------ RECORDS SUPPLIED ------

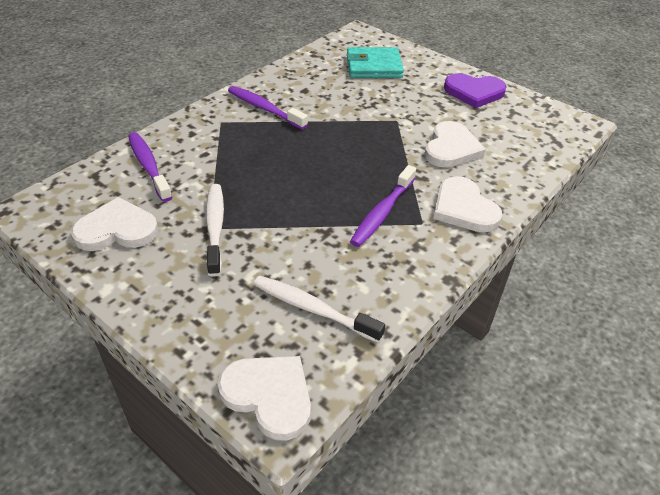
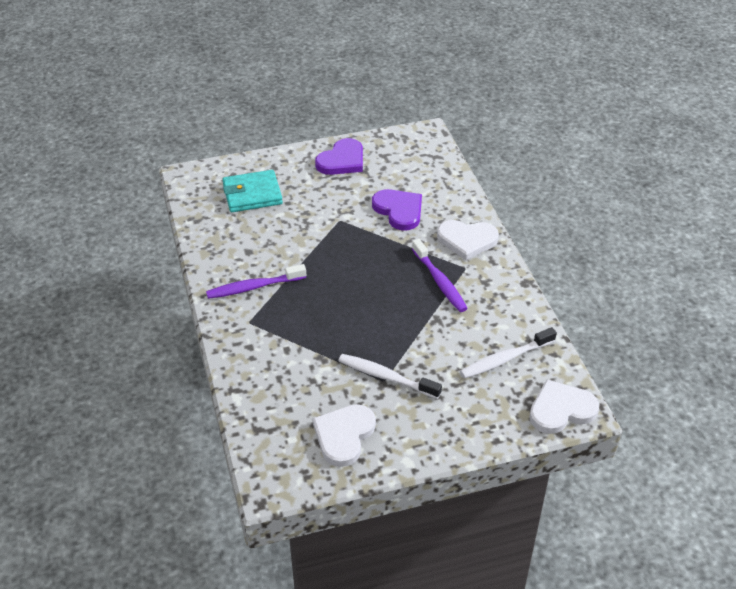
camera: 55 degrees left, 0 degrees up
purple toothbrush [128,132,172,202] -> none
turquoise wallet [347,47,404,78] -> turquoise wallet turned 45 degrees clockwise [222,170,283,212]
white heart [425,121,486,168] -> purple heart [372,189,422,231]

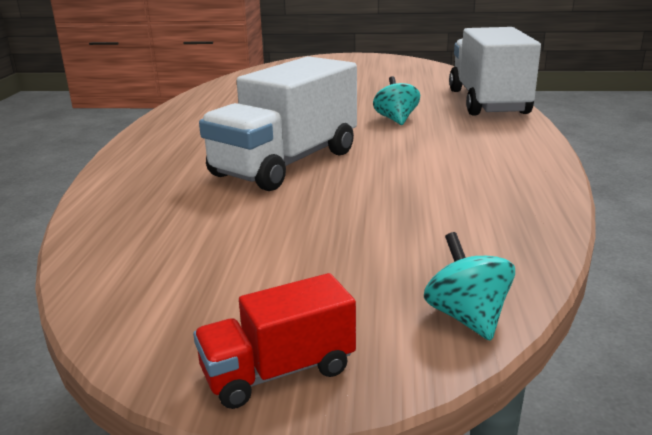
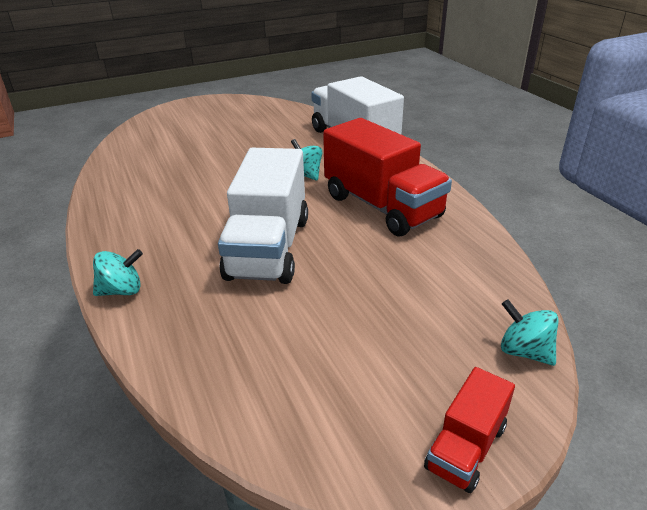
camera: 30 degrees left, 10 degrees up
none -> turquoise spinning top [93,249,143,296]
none -> red truck [323,118,452,236]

------

* _WHAT IS NEEDED_
Where does the word "none" appear in the records? Copy every line that holds it.

* _TASK RESULT_
purple toothbrush [128,132,172,202] -> none
none -> turquoise spinning top [93,249,143,296]
none -> red truck [323,118,452,236]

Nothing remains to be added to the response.